*** Records provided
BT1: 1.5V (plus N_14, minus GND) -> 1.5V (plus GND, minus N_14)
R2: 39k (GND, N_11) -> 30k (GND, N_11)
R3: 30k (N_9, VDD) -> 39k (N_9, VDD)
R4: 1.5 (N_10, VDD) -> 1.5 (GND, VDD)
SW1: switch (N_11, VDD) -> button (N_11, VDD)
******
*** Records provided
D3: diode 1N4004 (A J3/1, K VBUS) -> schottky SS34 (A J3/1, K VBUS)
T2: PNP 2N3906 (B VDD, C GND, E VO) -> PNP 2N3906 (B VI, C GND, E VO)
******
What to produce> Where the listing above reaches the line that contains "R4: 1.5 (N_10, VDD) -> 1.5 (GND, VDD)", start retyping, and finish with the line that contains "SW1: switch (N_11, VDD) -> button (N_11, VDD)"; reproduce those lines exactly and no others.

Solution to this task>
R4: 1.5 (N_10, VDD) -> 1.5 (GND, VDD)
SW1: switch (N_11, VDD) -> button (N_11, VDD)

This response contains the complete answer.